• GOAL OF THE EXERCISE: Whenever a line in the data below includes the string "turquoise", copy it out.

• EXERCISE INPUT:
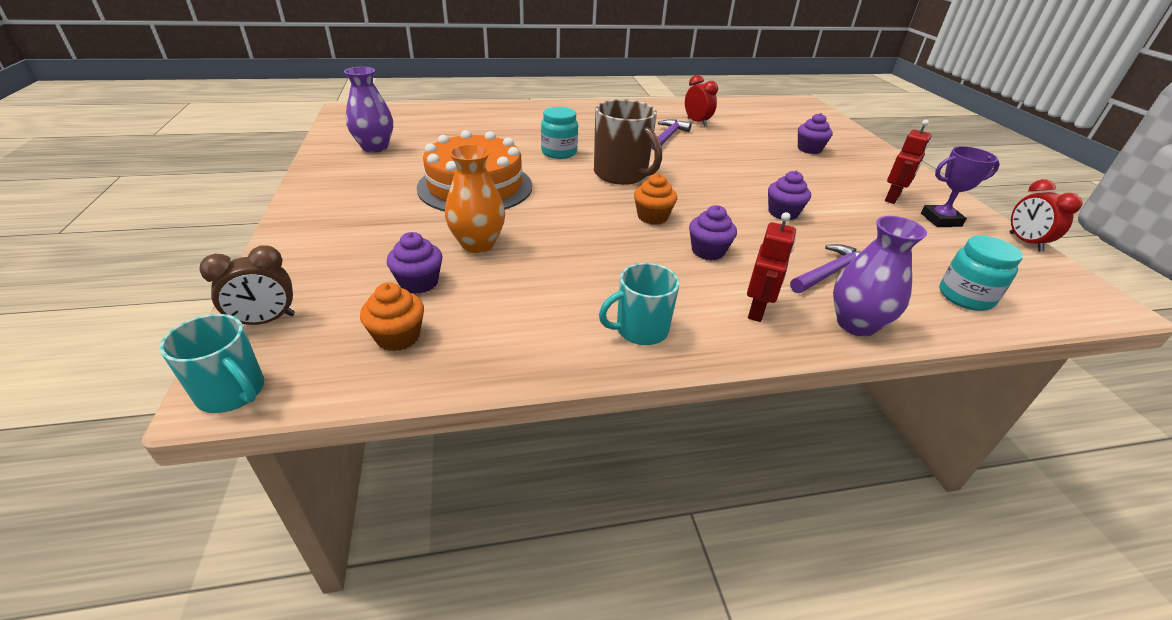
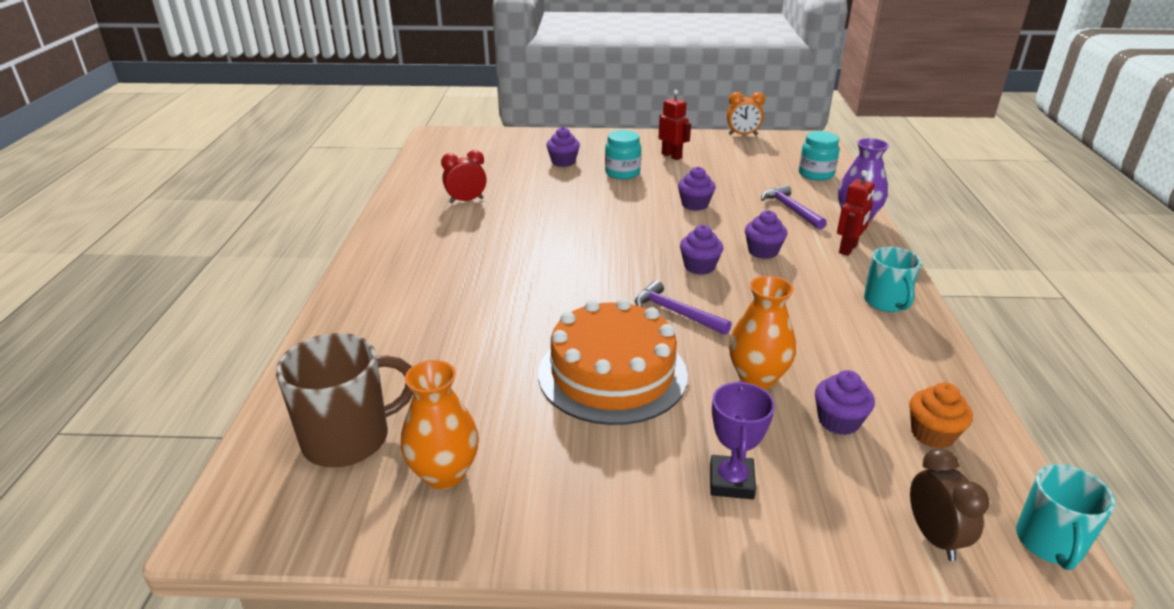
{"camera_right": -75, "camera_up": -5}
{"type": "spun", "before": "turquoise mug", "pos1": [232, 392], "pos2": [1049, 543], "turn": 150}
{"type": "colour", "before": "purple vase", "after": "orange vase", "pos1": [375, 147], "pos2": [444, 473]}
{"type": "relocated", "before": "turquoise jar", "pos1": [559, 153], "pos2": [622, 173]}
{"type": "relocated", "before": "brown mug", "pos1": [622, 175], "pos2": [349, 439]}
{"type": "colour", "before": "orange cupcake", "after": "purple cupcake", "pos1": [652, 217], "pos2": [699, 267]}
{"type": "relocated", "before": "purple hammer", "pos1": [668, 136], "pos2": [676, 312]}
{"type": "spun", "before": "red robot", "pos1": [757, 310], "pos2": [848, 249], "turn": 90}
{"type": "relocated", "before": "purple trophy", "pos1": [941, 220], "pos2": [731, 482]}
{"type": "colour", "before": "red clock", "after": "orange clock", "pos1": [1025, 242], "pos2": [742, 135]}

• OUTPUT OF THE EXERCISE:
{"type": "spun", "before": "turquoise mug", "pos1": [232, 392], "pos2": [1049, 543], "turn": 150}
{"type": "relocated", "before": "turquoise jar", "pos1": [559, 153], "pos2": [622, 173]}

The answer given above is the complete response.